BEGIN Extracted information
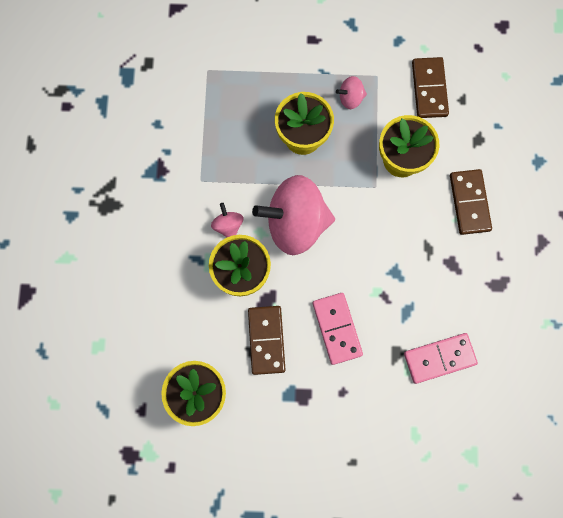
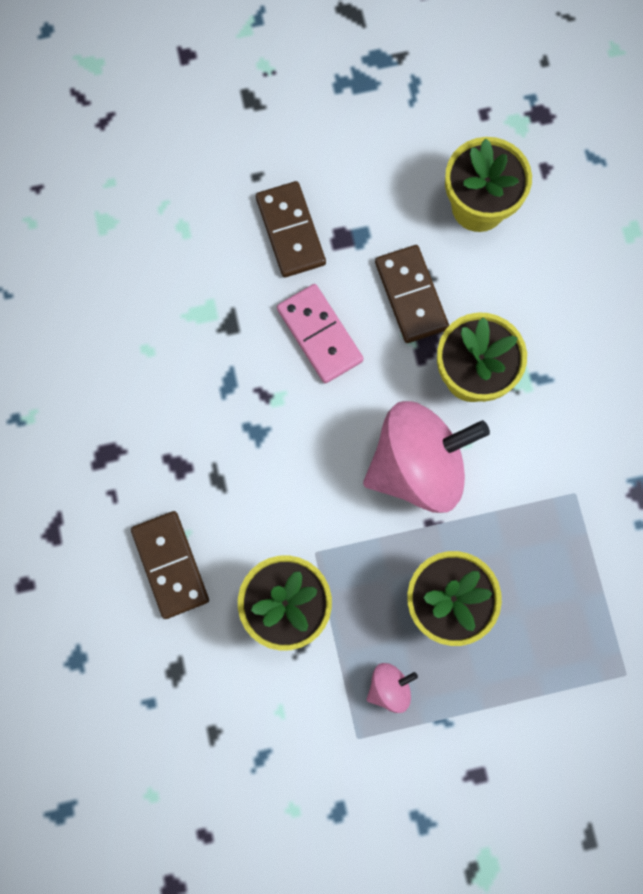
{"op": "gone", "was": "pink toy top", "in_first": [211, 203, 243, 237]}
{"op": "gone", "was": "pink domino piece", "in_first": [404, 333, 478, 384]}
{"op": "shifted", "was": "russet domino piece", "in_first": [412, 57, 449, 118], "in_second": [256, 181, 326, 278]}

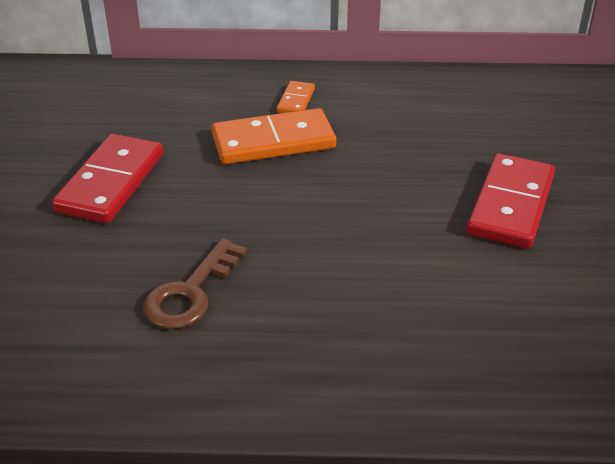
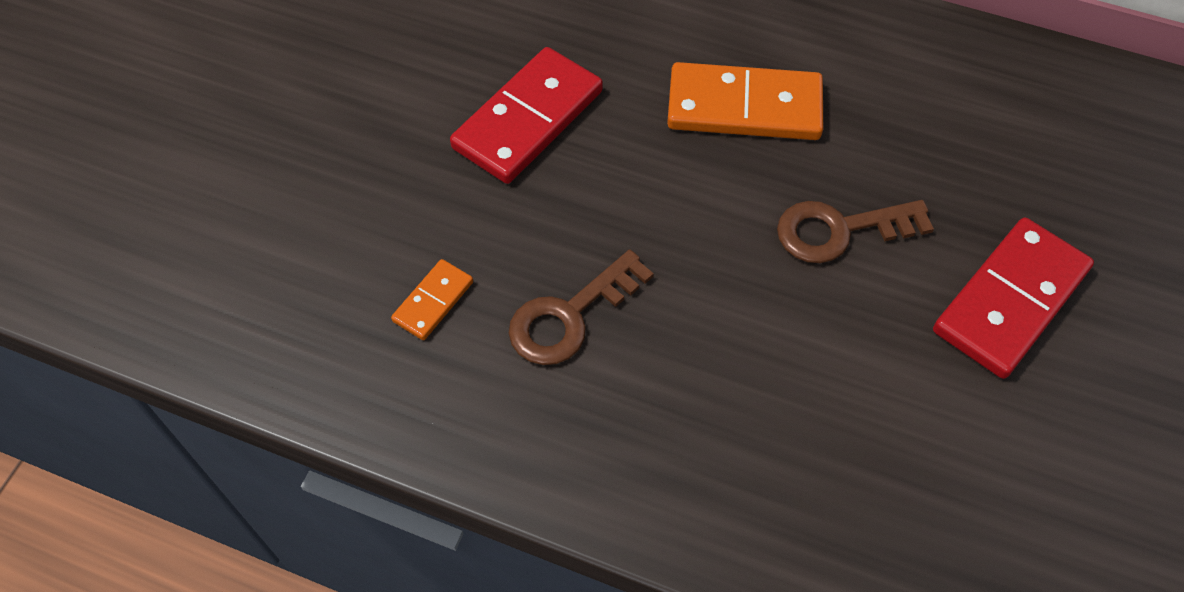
{"op": "shifted", "was": "orange-coloured domino piece", "in_first": [277, 81, 315, 113], "in_second": [391, 259, 473, 340]}
{"op": "new", "now": "russet door key", "in_second": [777, 200, 934, 263]}

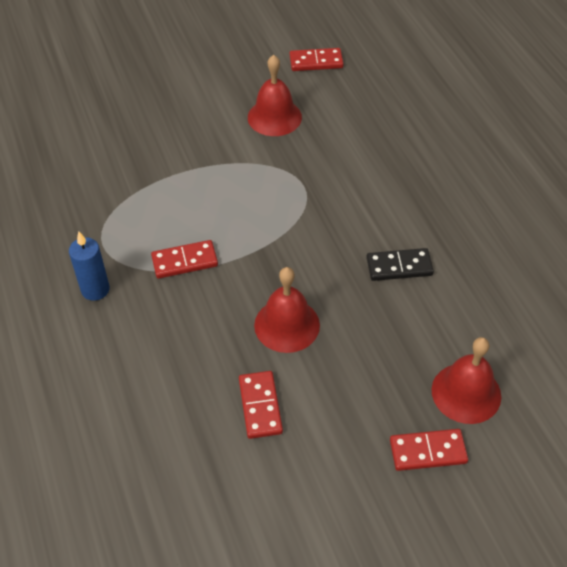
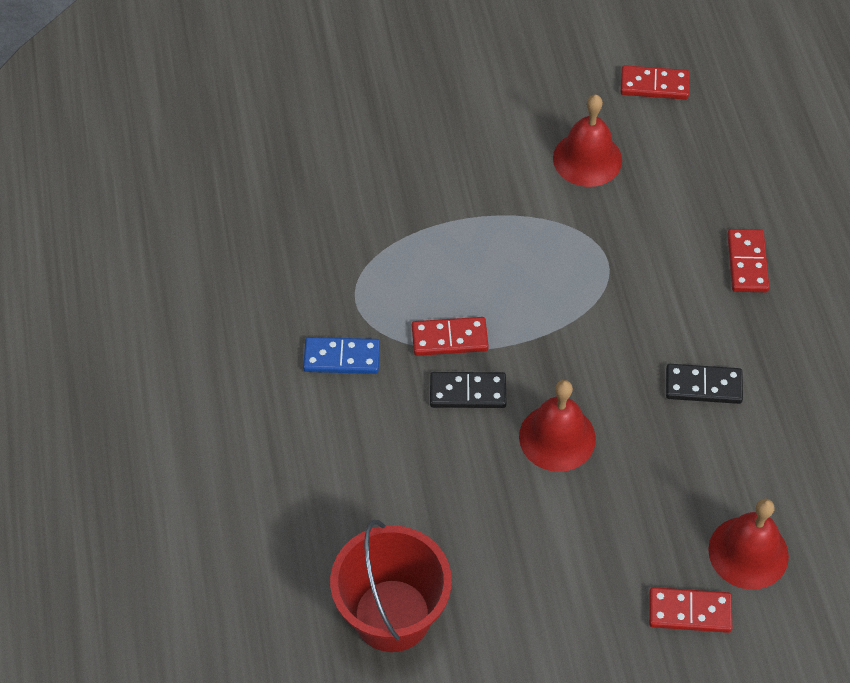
{"op": "swapped", "was": "blue wax candle", "now": "blue domino piece", "in_first": [69, 232, 110, 301], "in_second": [303, 337, 380, 374]}
{"op": "shifted", "was": "scarlet domino piece", "in_first": [239, 371, 283, 439], "in_second": [727, 229, 769, 292]}
{"op": "new", "now": "scarlet pail", "in_second": [330, 520, 452, 652]}
{"op": "new", "now": "ebony domino piece", "in_second": [430, 372, 506, 408]}

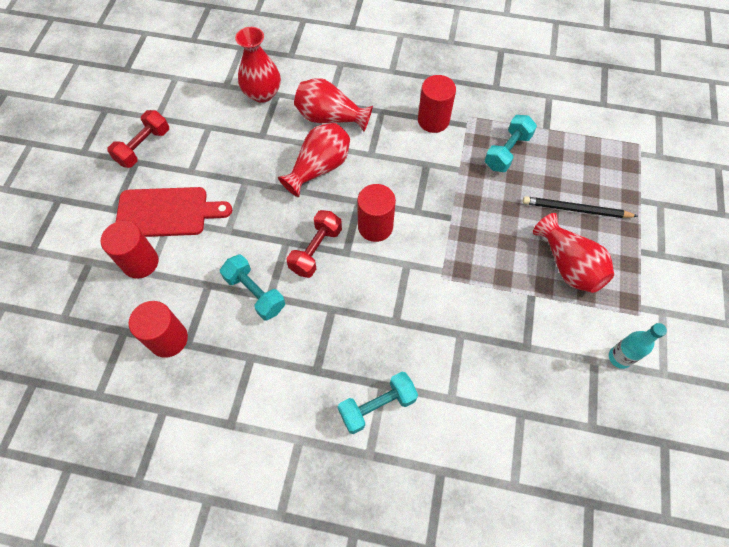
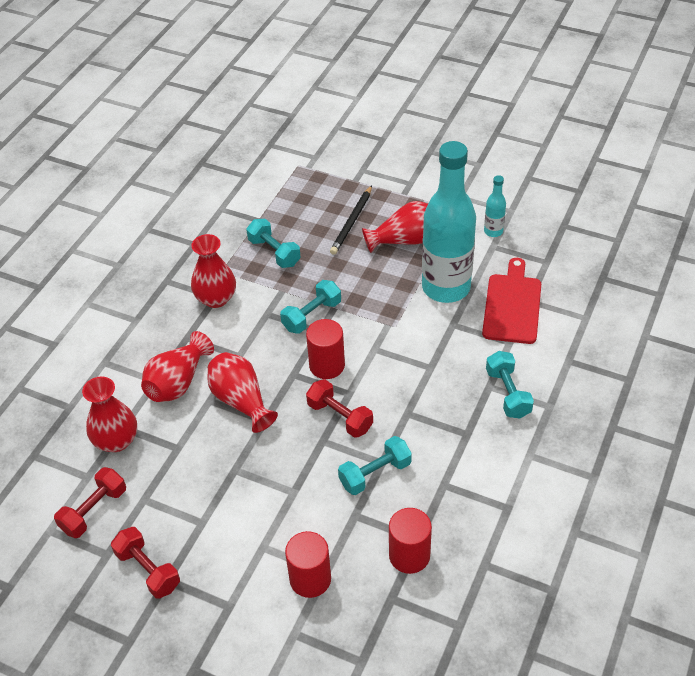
{"op": "shifted", "was": "scarlet cutting board", "in_first": [116, 187, 232, 237], "in_second": [482, 258, 541, 344]}
{"op": "swapped", "was": "scarlet solid cylinder", "now": "scarlet flower vase", "in_first": [418, 75, 456, 133], "in_second": [191, 234, 236, 308]}
{"op": "new", "now": "scarlet dumbbell", "in_second": [54, 467, 126, 538]}
{"op": "new", "now": "aqua dumbbell", "in_second": [280, 280, 341, 334]}
{"op": "new", "now": "aqua flask", "in_second": [422, 141, 476, 303]}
END Extracted information
§ Action item:
Gather all lines of the records that include the word "russet".

§ Your solution:
{"op": "shifted", "was": "russet domino piece", "in_first": [412, 57, 449, 118], "in_second": [256, 181, 326, 278]}
{"op": "new", "now": "russet door key", "in_second": [777, 200, 934, 263]}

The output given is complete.